> Input:
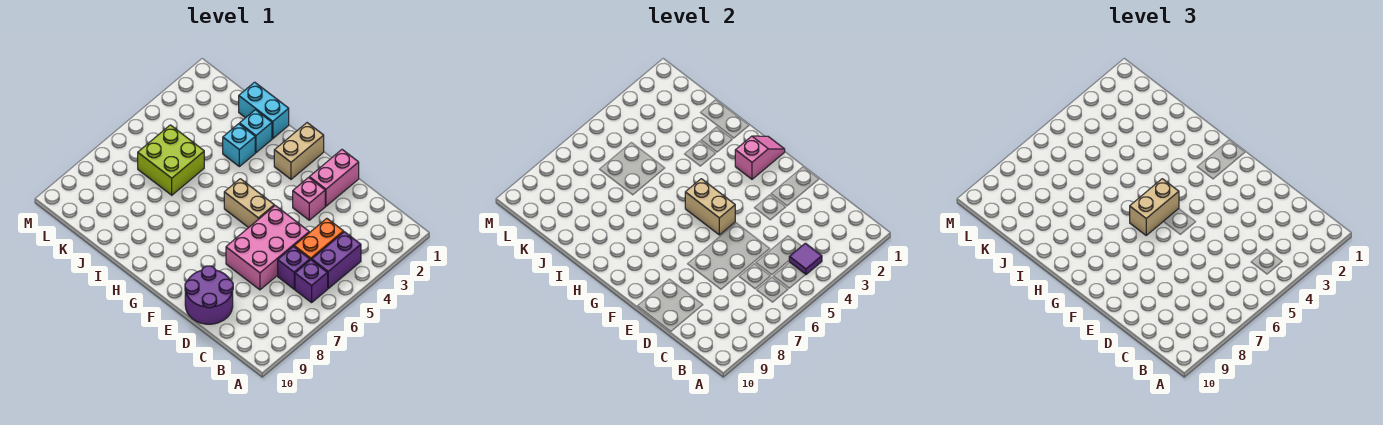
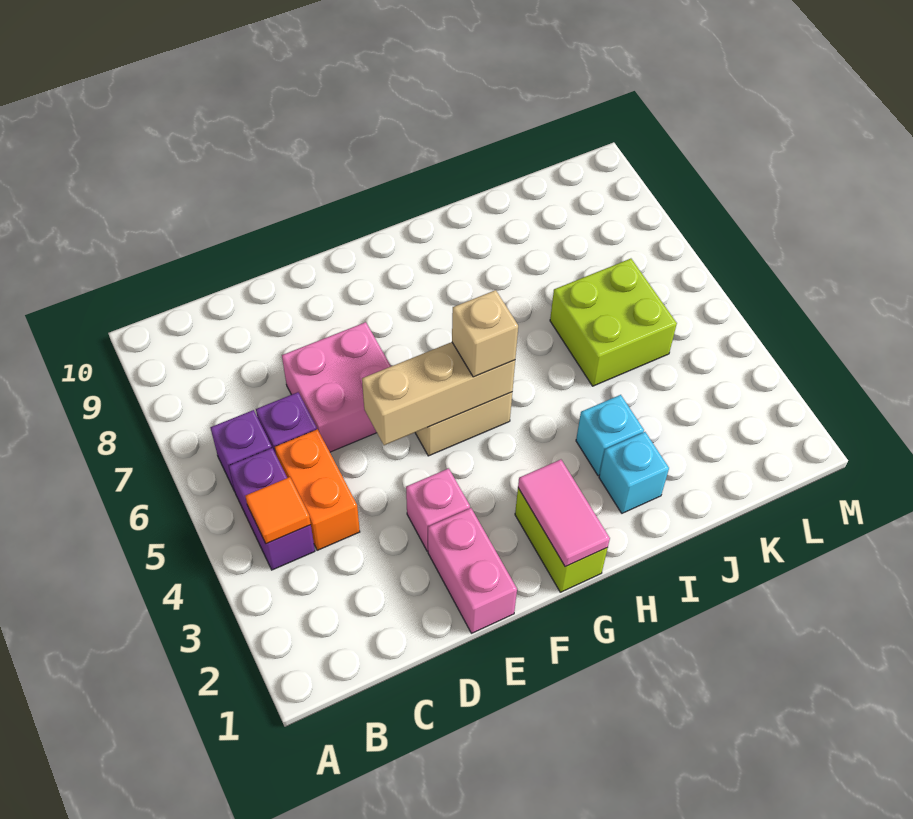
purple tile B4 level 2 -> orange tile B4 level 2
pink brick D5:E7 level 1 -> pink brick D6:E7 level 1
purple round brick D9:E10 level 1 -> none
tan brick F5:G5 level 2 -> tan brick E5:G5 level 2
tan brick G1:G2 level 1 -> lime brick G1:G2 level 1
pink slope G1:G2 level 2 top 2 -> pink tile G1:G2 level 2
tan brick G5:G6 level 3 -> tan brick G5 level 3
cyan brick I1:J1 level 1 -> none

> Exercise instructions:
Reproduce the final stretch of the data above: every line from the one holding "pink brick D5:E7" through the end, inclusive, exactly as written and nothing else.

> Reply:
pink brick D5:E7 level 1 -> pink brick D6:E7 level 1
purple round brick D9:E10 level 1 -> none
tan brick F5:G5 level 2 -> tan brick E5:G5 level 2
tan brick G1:G2 level 1 -> lime brick G1:G2 level 1
pink slope G1:G2 level 2 top 2 -> pink tile G1:G2 level 2
tan brick G5:G6 level 3 -> tan brick G5 level 3
cyan brick I1:J1 level 1 -> none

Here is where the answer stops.